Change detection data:
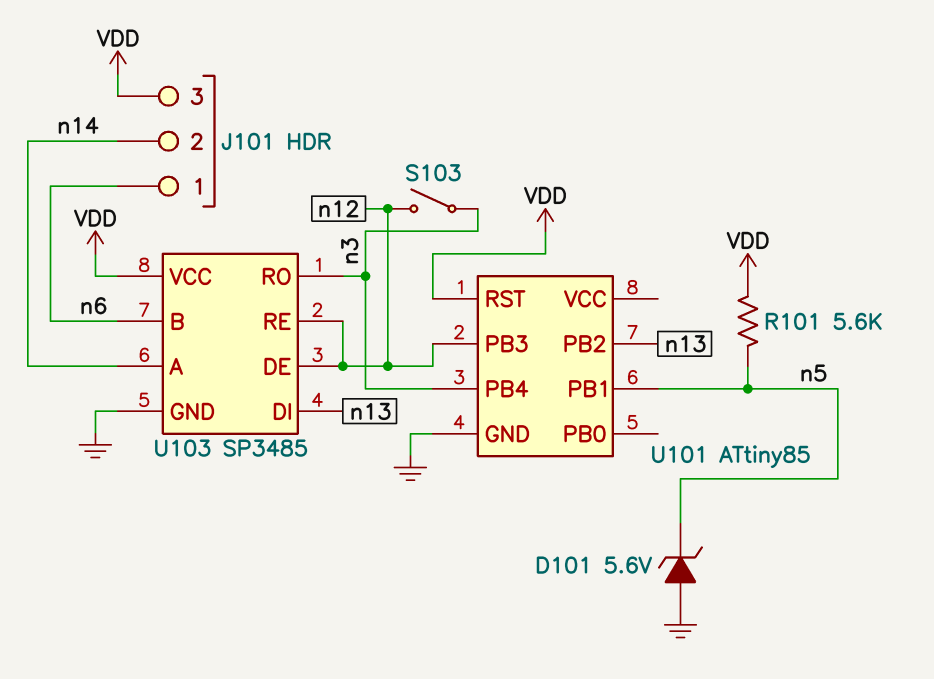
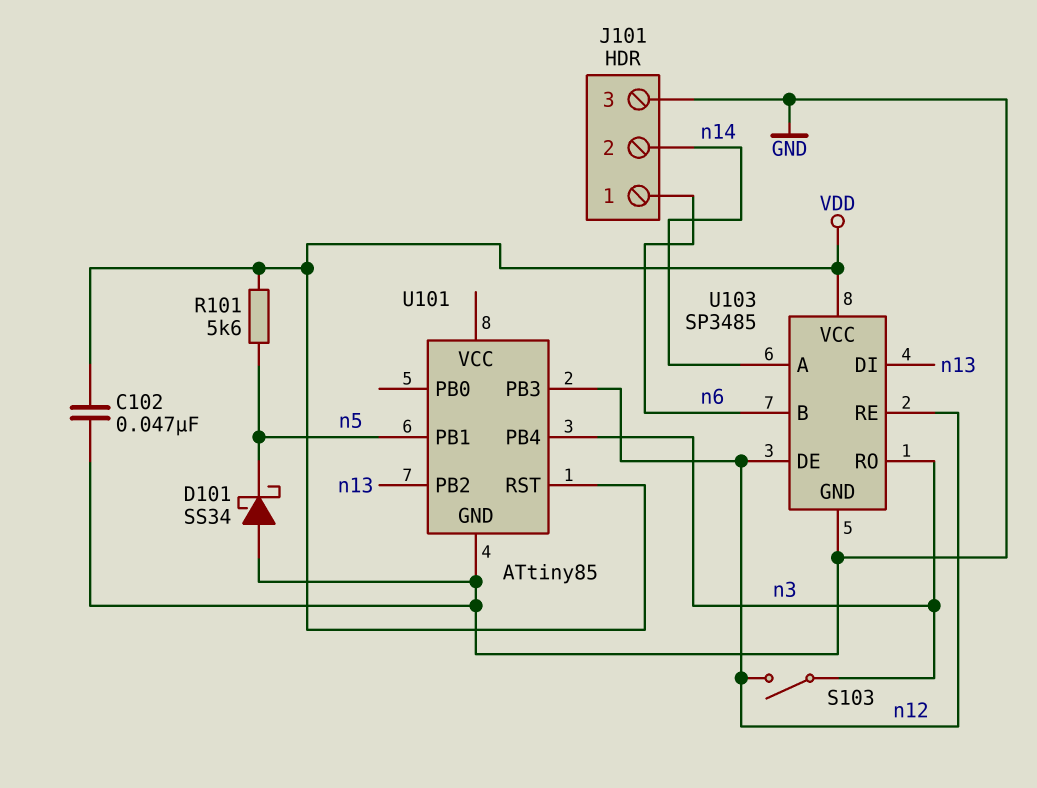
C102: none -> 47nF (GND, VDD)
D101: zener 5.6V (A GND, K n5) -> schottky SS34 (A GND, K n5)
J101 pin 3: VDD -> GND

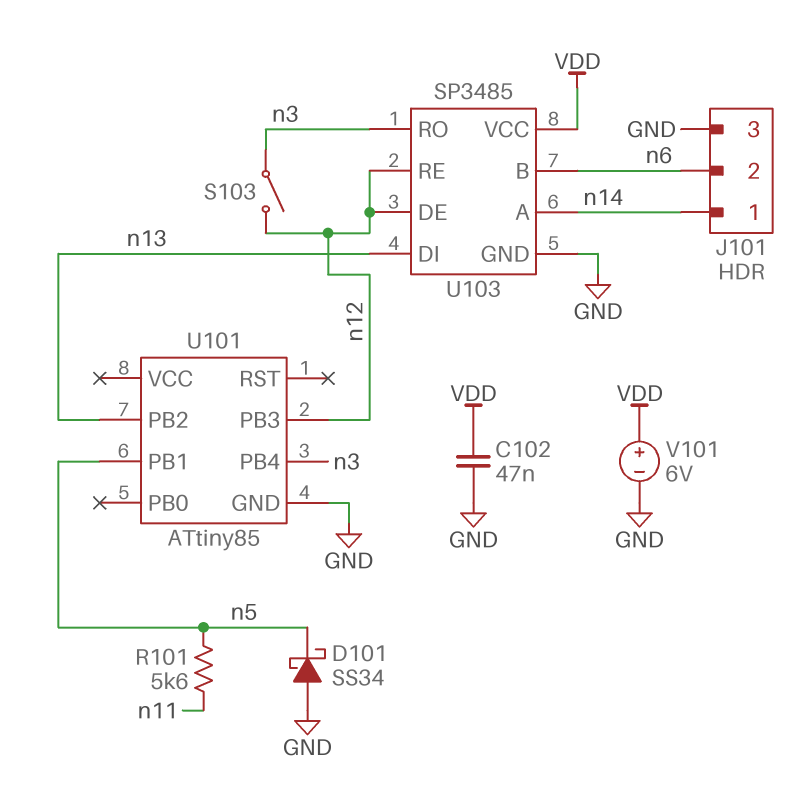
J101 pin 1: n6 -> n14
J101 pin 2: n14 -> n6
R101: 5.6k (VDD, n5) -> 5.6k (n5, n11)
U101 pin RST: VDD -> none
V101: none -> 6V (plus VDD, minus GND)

EXERCISE DESCRIPTION: A single number is the whole answer: how many lines of the records contain the word "none".

RESULT OF THE EXERCISE: 3